EXERCISE AIM
Only the lines from the one containing "grey boat [792,214,840,287]" through the final line of the entries below are wanted, each copied exactly.

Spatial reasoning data

+ + + + + + +

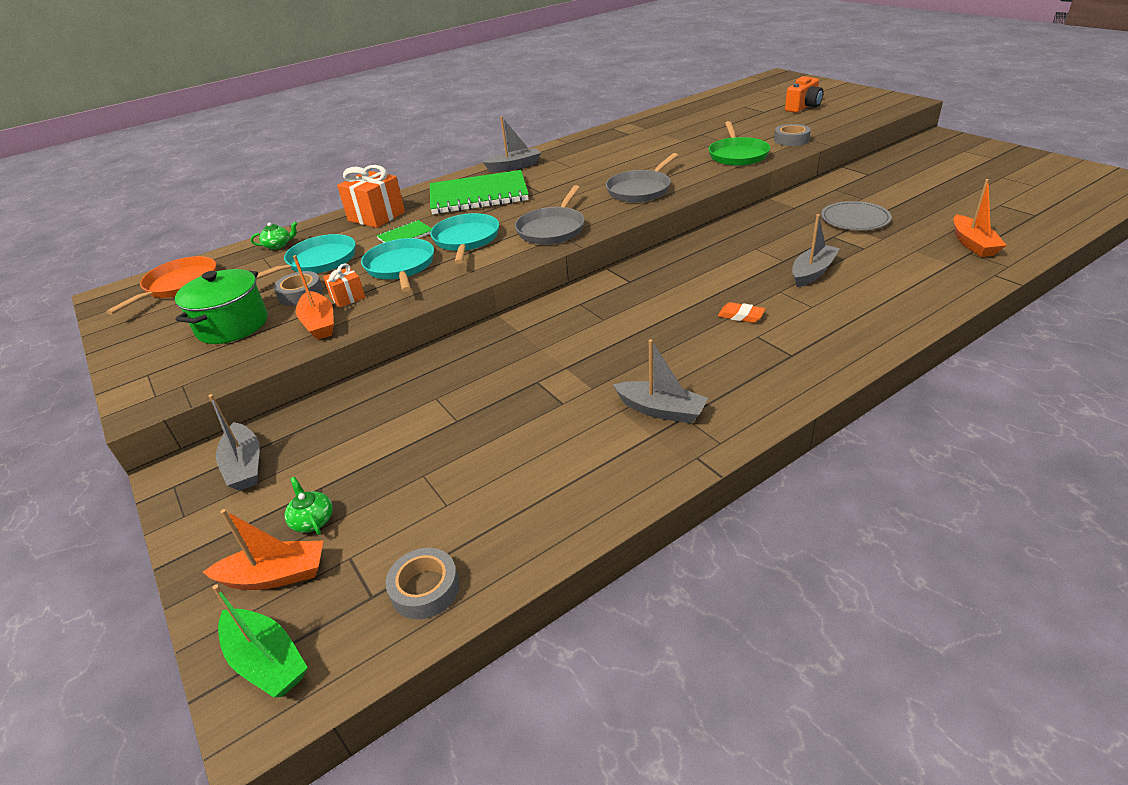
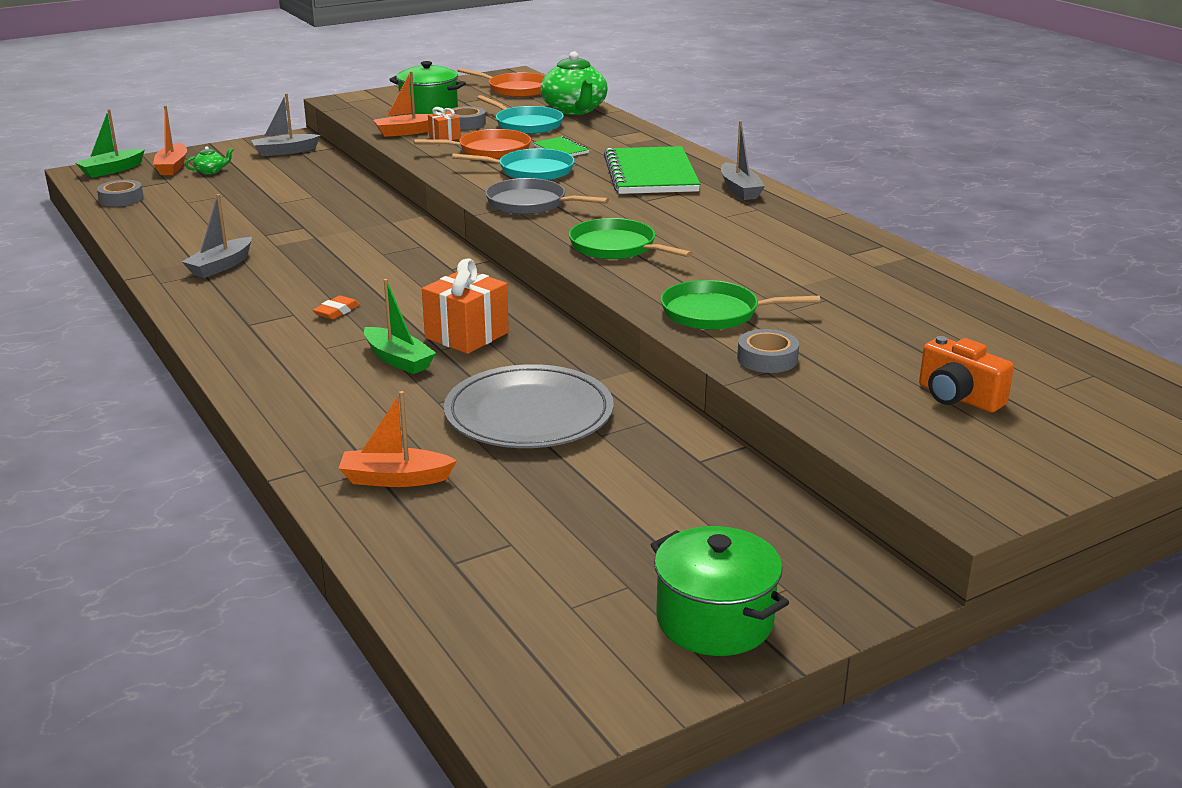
camera: 90 degrees right, 10 degrees down
green teapot [251,222,298,250] -> green teapot [540,51,608,115], size x2.36
orange gift [337,165,405,228] -> orange gift moved to [422,258,509,354]
turquoise pan [361,238,434,292] -> orange pan [414,129,531,159]
grey pan [606,153,678,202] -> green pan [569,218,692,259]
grey boat [792,214,840,287] -> green boat [364,279,436,374]
grey plate [821,201,892,230] -> grey plate [444,364,614,448], size x1.64
none -> green pot [651,526,789,656]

+ + + + + + +

EXERCISE RESULT
grey boat [792,214,840,287] -> green boat [364,279,436,374]
grey plate [821,201,892,230] -> grey plate [444,364,614,448], size x1.64
none -> green pot [651,526,789,656]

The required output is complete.